◆ **EXERCISE**
When you reach the line containing "R3: 1.5M (N_3, N_5) -> none" in the data below, begin returning lines exactly as written, and stop once the line containing "Q4: NPN BC547" has been returned.

(Stored records)
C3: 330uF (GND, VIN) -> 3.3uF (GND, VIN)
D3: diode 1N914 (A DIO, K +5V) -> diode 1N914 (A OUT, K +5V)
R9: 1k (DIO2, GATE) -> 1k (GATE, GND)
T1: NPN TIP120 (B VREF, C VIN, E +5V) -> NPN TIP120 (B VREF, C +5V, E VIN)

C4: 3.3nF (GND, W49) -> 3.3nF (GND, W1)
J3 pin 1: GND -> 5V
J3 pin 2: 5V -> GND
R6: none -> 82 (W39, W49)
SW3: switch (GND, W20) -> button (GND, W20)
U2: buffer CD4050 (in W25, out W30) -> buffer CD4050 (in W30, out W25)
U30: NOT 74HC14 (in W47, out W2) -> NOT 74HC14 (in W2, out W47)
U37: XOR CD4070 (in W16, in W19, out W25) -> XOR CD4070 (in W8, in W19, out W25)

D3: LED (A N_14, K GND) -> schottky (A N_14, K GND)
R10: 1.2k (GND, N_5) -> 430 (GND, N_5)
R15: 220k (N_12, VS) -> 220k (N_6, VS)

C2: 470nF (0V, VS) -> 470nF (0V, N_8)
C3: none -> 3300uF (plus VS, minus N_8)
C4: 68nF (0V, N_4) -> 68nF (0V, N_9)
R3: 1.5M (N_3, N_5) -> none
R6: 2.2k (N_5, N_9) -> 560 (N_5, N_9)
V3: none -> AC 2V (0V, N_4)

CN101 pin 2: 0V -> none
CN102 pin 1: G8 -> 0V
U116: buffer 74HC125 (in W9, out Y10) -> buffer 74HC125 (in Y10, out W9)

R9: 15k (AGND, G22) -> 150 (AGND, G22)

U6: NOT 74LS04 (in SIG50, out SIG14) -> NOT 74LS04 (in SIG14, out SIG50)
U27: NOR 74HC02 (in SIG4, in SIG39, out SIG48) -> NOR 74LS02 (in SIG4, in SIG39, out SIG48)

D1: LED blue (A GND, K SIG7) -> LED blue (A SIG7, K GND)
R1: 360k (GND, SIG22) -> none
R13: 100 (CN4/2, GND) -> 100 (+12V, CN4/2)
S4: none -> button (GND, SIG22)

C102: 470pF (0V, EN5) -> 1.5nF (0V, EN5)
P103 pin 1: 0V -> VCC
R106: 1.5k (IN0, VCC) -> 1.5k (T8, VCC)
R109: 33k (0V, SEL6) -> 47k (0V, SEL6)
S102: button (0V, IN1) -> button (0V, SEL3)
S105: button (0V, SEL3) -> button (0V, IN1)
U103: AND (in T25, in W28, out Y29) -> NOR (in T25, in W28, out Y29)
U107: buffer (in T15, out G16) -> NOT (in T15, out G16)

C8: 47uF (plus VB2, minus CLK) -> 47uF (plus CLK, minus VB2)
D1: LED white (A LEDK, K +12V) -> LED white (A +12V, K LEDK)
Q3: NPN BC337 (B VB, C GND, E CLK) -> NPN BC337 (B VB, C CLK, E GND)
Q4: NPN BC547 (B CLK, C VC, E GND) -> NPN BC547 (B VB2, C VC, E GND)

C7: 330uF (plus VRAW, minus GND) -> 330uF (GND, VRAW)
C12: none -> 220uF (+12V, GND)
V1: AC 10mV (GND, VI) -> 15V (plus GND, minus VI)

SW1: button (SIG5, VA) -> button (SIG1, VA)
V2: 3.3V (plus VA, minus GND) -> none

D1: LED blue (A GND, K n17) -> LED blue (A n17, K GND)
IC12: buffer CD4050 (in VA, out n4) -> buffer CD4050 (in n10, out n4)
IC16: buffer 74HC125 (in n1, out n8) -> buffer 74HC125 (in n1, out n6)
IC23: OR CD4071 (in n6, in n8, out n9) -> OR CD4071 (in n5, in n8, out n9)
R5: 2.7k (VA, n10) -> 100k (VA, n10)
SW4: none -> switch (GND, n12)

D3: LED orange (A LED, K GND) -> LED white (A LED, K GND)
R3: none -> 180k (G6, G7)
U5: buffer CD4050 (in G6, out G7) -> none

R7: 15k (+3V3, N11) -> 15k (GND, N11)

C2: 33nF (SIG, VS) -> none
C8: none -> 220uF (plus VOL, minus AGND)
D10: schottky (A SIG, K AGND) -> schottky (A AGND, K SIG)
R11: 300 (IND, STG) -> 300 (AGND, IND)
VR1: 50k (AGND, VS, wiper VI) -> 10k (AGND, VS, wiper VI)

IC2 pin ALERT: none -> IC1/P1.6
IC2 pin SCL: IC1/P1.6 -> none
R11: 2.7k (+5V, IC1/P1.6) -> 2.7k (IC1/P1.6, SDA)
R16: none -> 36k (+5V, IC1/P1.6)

◆ **YOUR RESPONSE**
R3: 1.5M (N_3, N_5) -> none
R6: 2.2k (N_5, N_9) -> 560 (N_5, N_9)
V3: none -> AC 2V (0V, N_4)

CN101 pin 2: 0V -> none
CN102 pin 1: G8 -> 0V
U116: buffer 74HC125 (in W9, out Y10) -> buffer 74HC125 (in Y10, out W9)

R9: 15k (AGND, G22) -> 150 (AGND, G22)

U6: NOT 74LS04 (in SIG50, out SIG14) -> NOT 74LS04 (in SIG14, out SIG50)
U27: NOR 74HC02 (in SIG4, in SIG39, out SIG48) -> NOR 74LS02 (in SIG4, in SIG39, out SIG48)

D1: LED blue (A GND, K SIG7) -> LED blue (A SIG7, K GND)
R1: 360k (GND, SIG22) -> none
R13: 100 (CN4/2, GND) -> 100 (+12V, CN4/2)
S4: none -> button (GND, SIG22)

C102: 470pF (0V, EN5) -> 1.5nF (0V, EN5)
P103 pin 1: 0V -> VCC
R106: 1.5k (IN0, VCC) -> 1.5k (T8, VCC)
R109: 33k (0V, SEL6) -> 47k (0V, SEL6)
S102: button (0V, IN1) -> button (0V, SEL3)
S105: button (0V, SEL3) -> button (0V, IN1)
U103: AND (in T25, in W28, out Y29) -> NOR (in T25, in W28, out Y29)
U107: buffer (in T15, out G16) -> NOT (in T15, out G16)

C8: 47uF (plus VB2, minus CLK) -> 47uF (plus CLK, minus VB2)
D1: LED white (A LEDK, K +12V) -> LED white (A +12V, K LEDK)
Q3: NPN BC337 (B VB, C GND, E CLK) -> NPN BC337 (B VB, C CLK, E GND)
Q4: NPN BC547 (B CLK, C VC, E GND) -> NPN BC547 (B VB2, C VC, E GND)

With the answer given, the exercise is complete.